> [Exercise requirements] Check every line below, and copy those that include "moved".

> [Data listing]

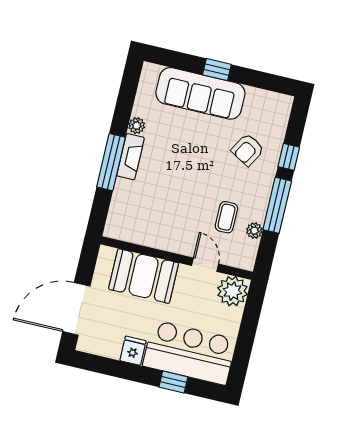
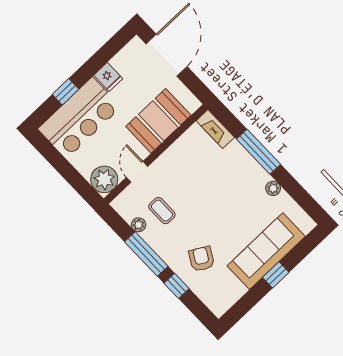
fireplace: (130, 157) -> (215, 129), moved
door: (205, 265) -> (137, 172), swing flipped

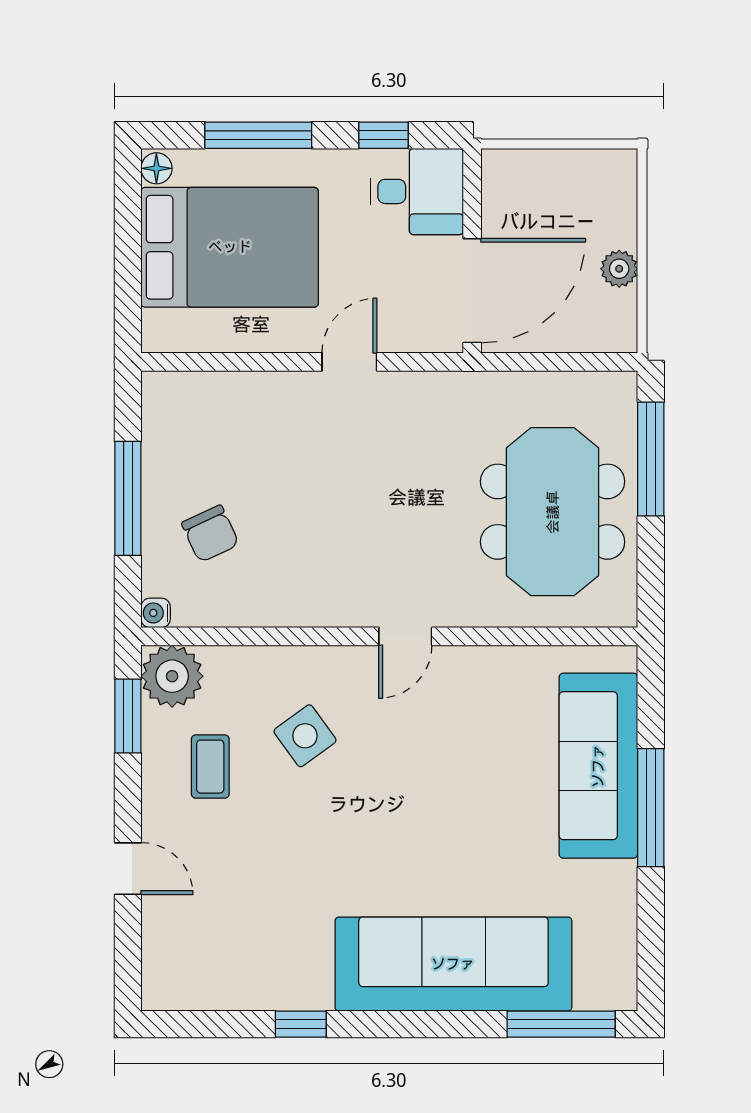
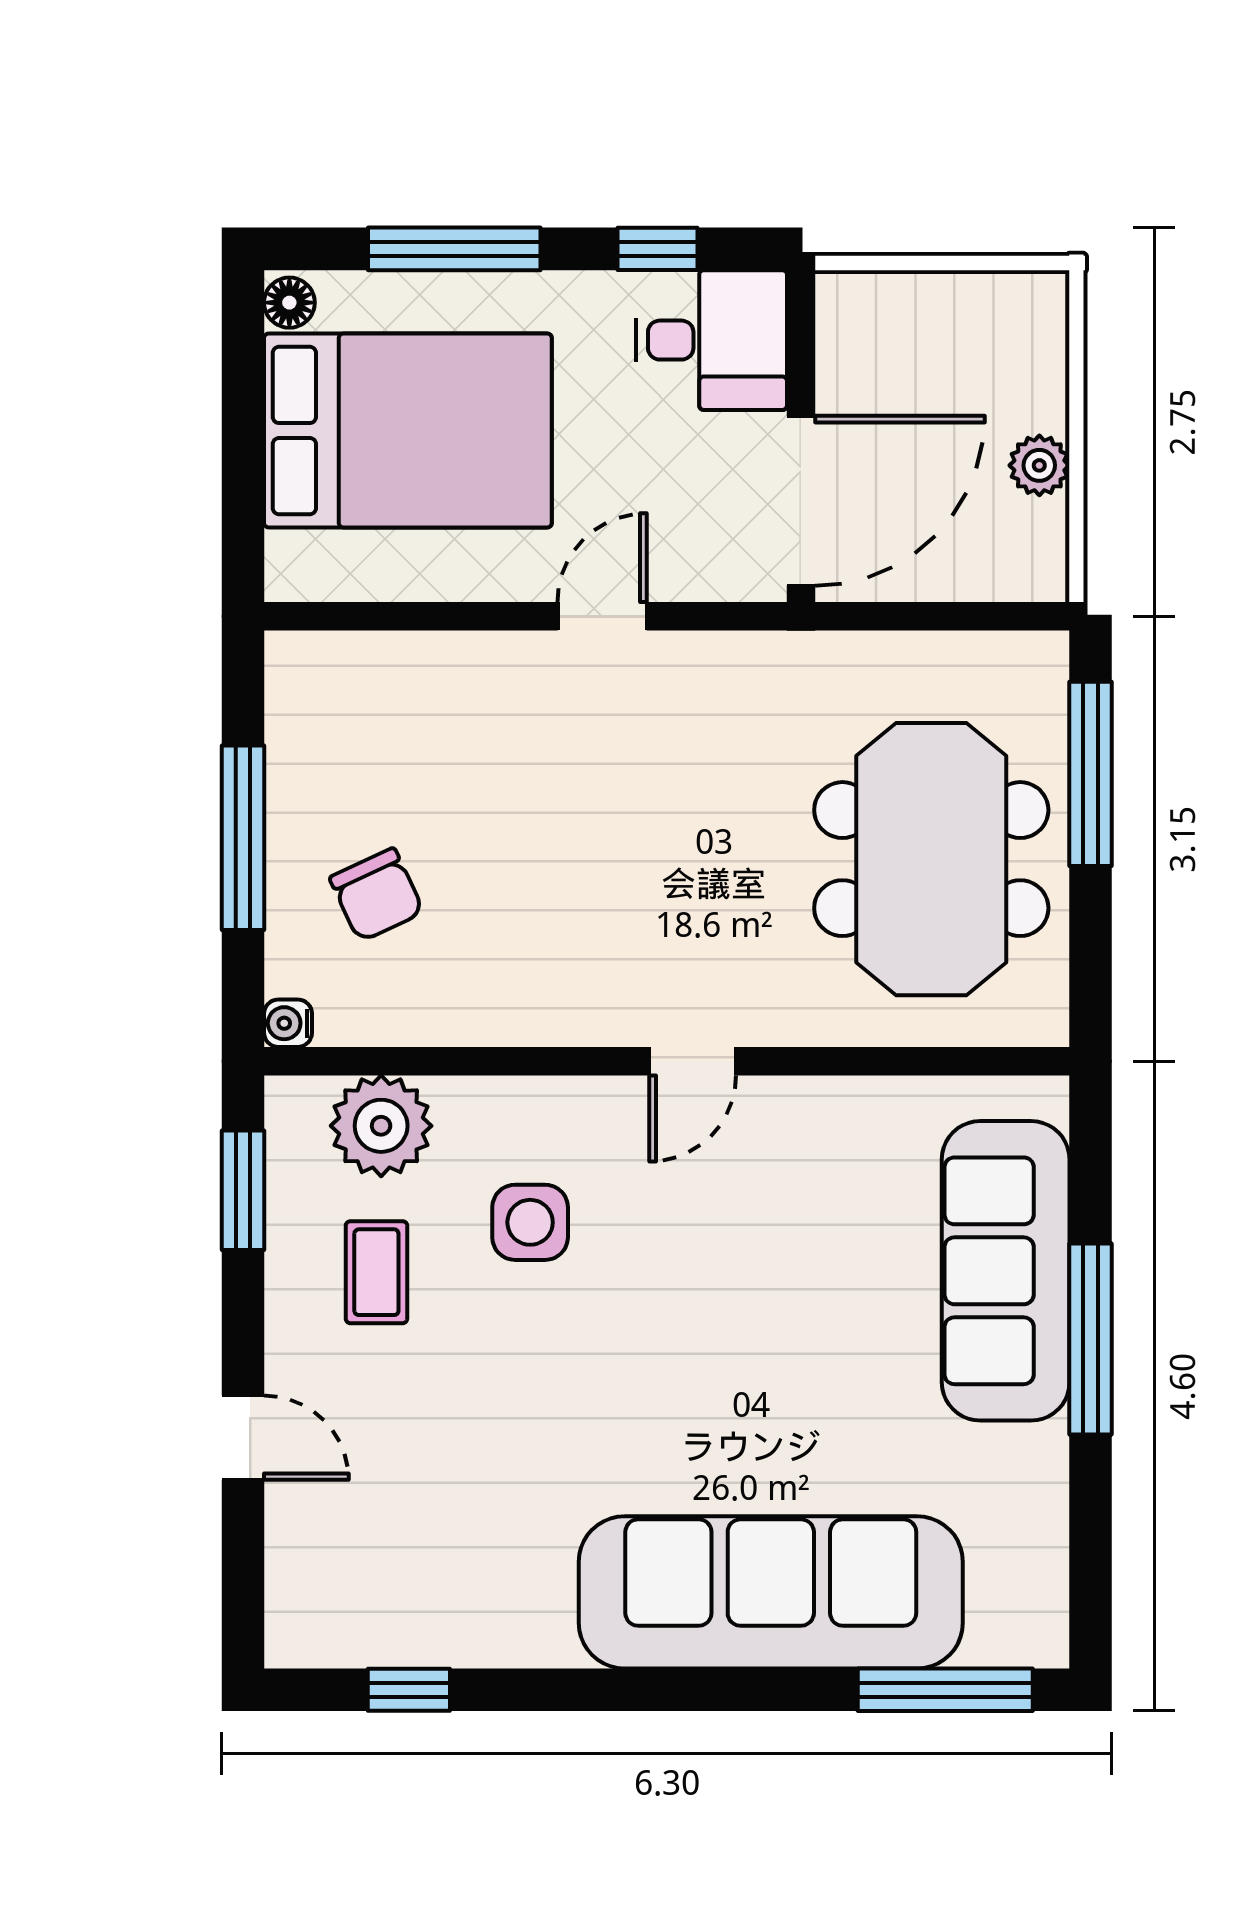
plant: (172, 676) -> (381, 1126), moved
side table: (305, 736) -> (530, 1222), turned 36
window: (301, 1024) -> (409, 1690), moved

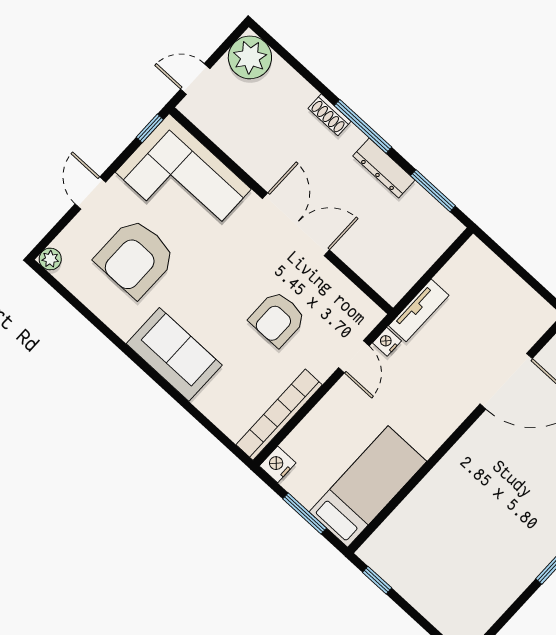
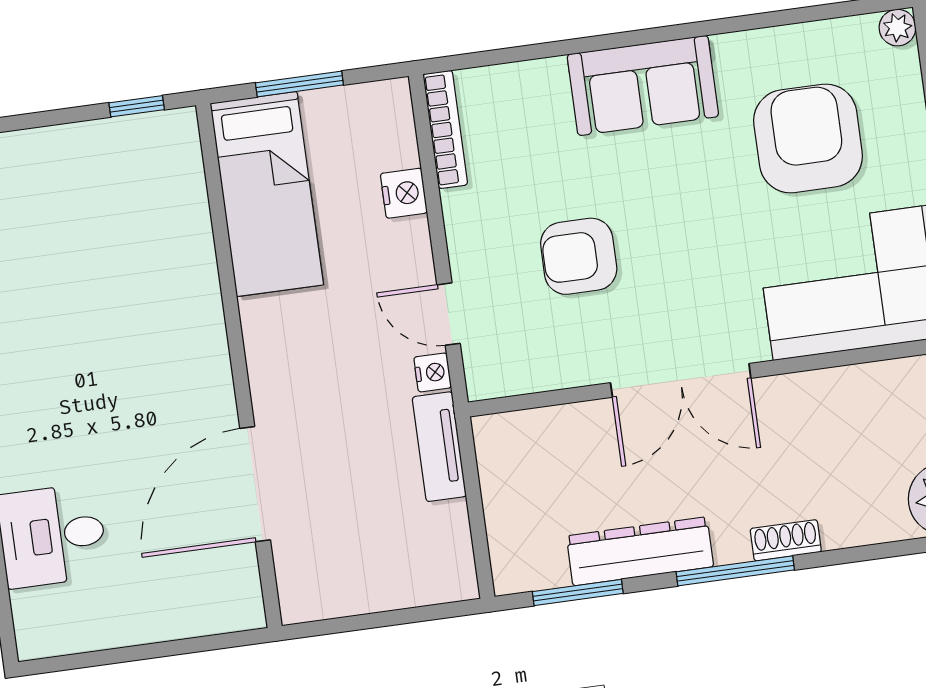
dresser: (384, 168) -> (640, 551), width x1.37, depth x1.24
armchair: (278, 319) -> (579, 256), turned -90
bookcase: (279, 415) -> (445, 129), width x0.68, depth x0.76
nightstand: (278, 464) -> (404, 193), moved

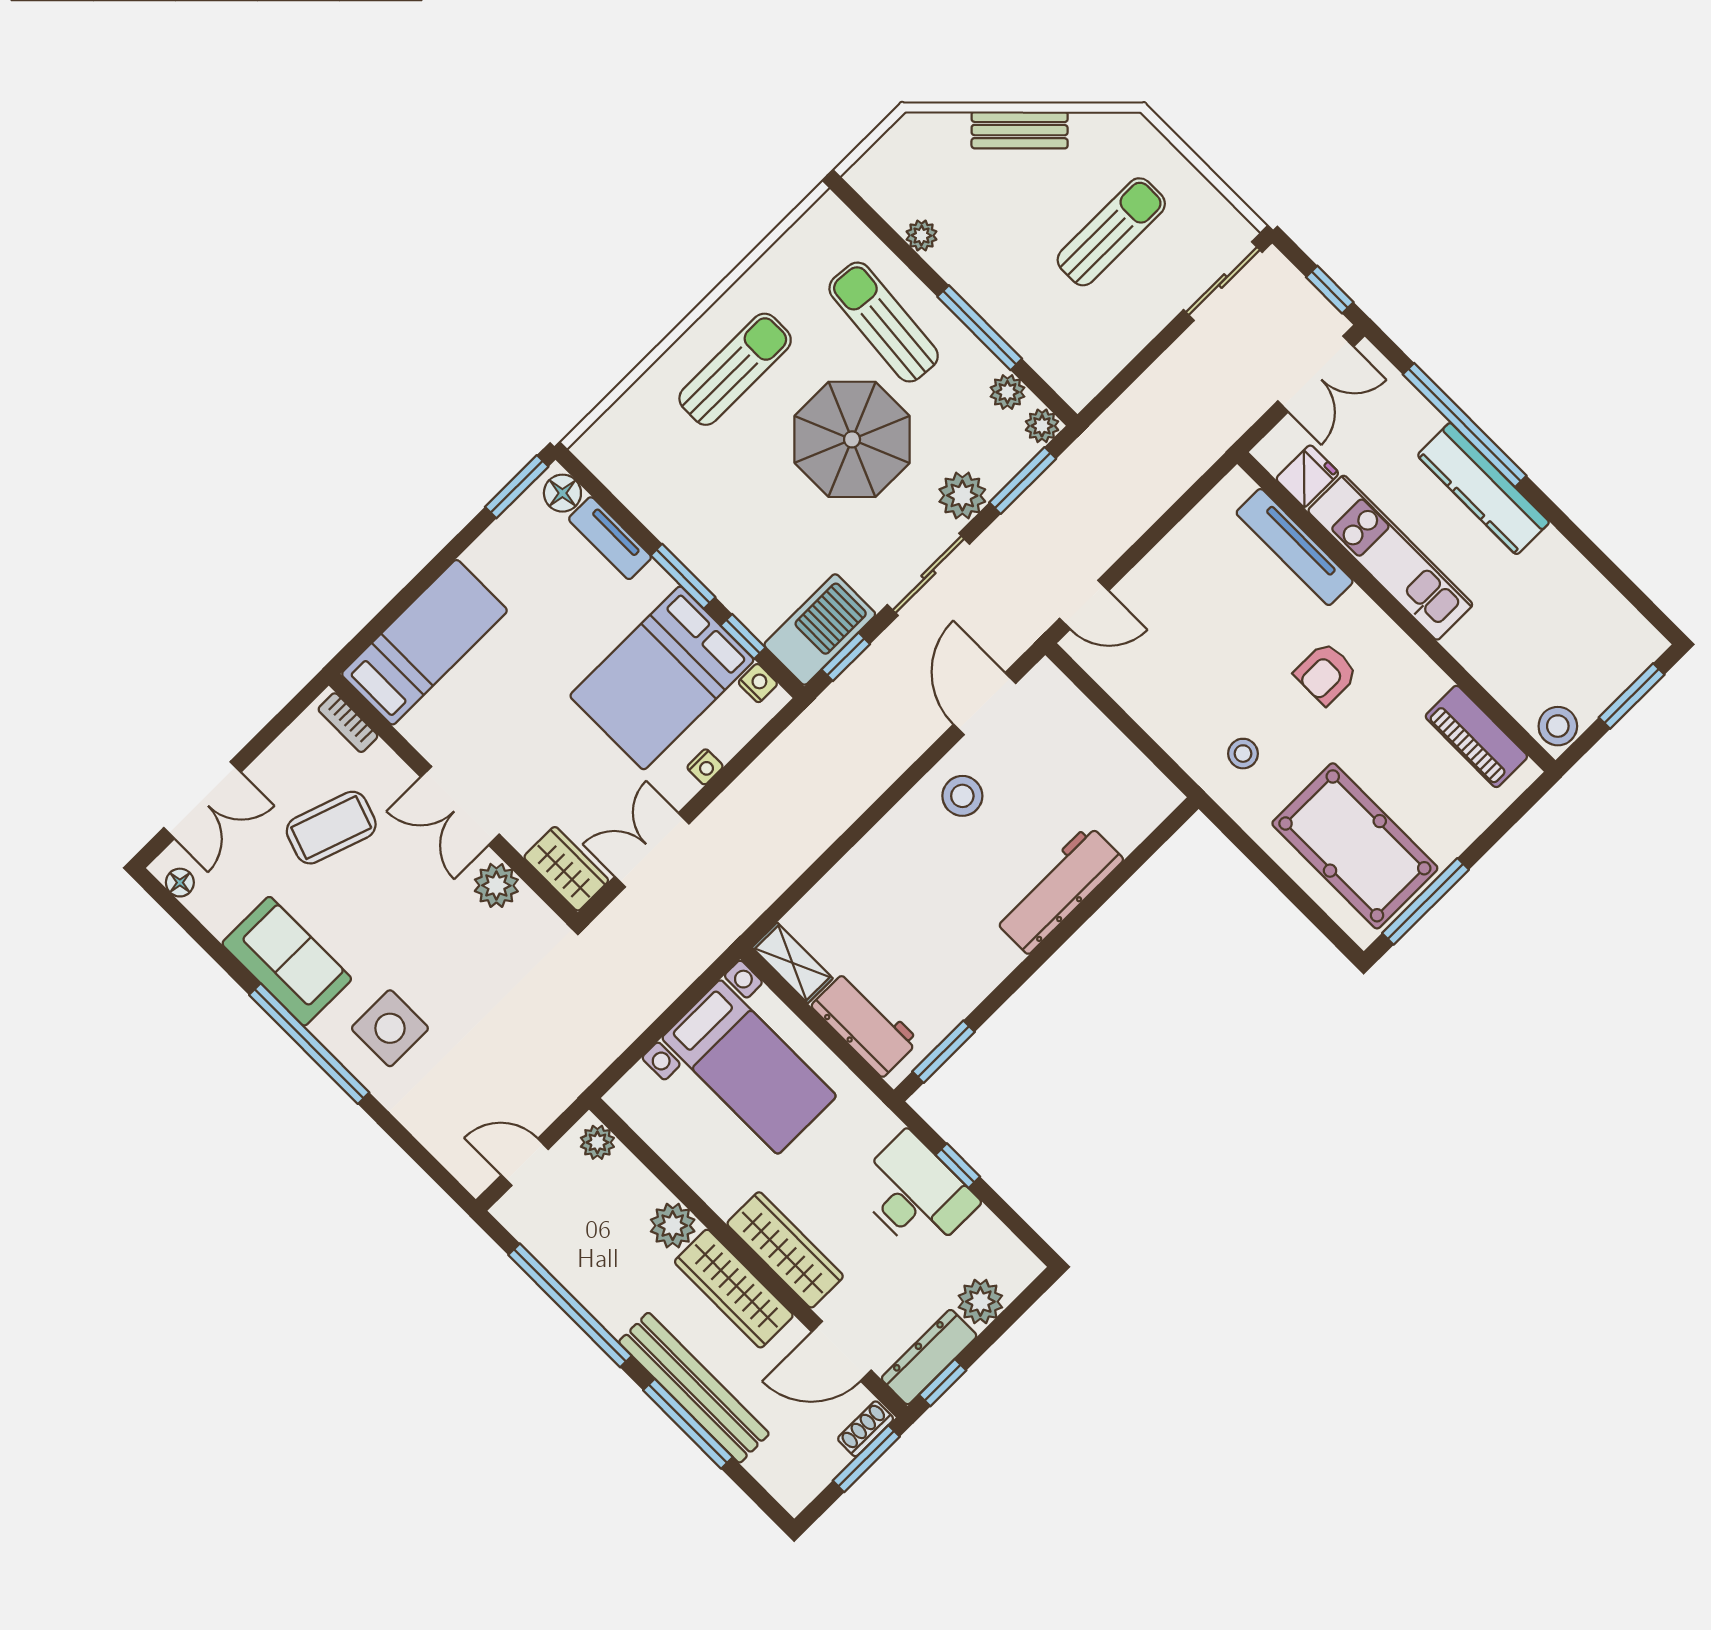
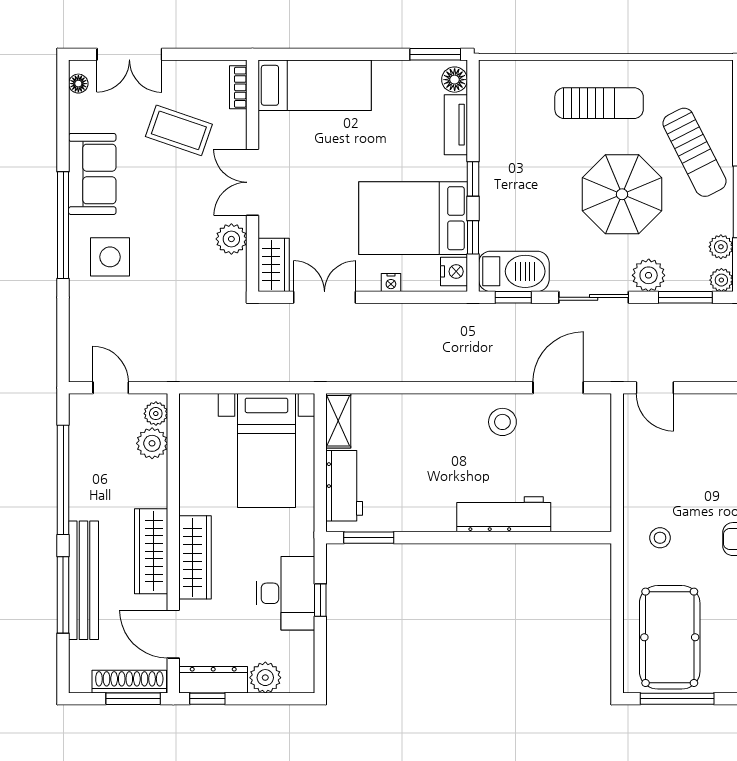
sun lounger: (884, 322) -> (694, 152), turned 148
window: (683, 576) -> (473, 179), width x0.67
nightstand: (758, 683) -> (454, 271), width x1.39, depth x1.35
plant: (673, 1226) -> (152, 443), moved
shoe rack: (866, 1429) -> (129, 682), width x1.94, depth x1.24

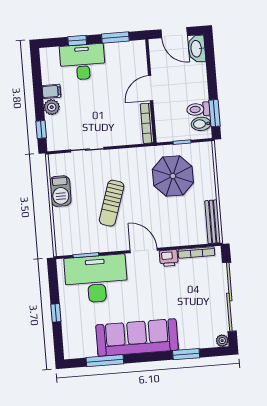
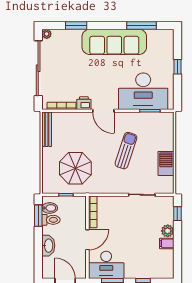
washbasin: (197, 49) -> (48, 246), moved
desk: (83, 62) -> (106, 265), moved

> [Written answer]
fireplace: (130, 157) -> (215, 129), moved
plant: (172, 676) -> (381, 1126), moved
window: (301, 1024) -> (409, 1690), moved
nightstand: (278, 464) -> (404, 193), moved
plant: (673, 1226) -> (152, 443), moved
washbasin: (197, 49) -> (48, 246), moved
desk: (83, 62) -> (106, 265), moved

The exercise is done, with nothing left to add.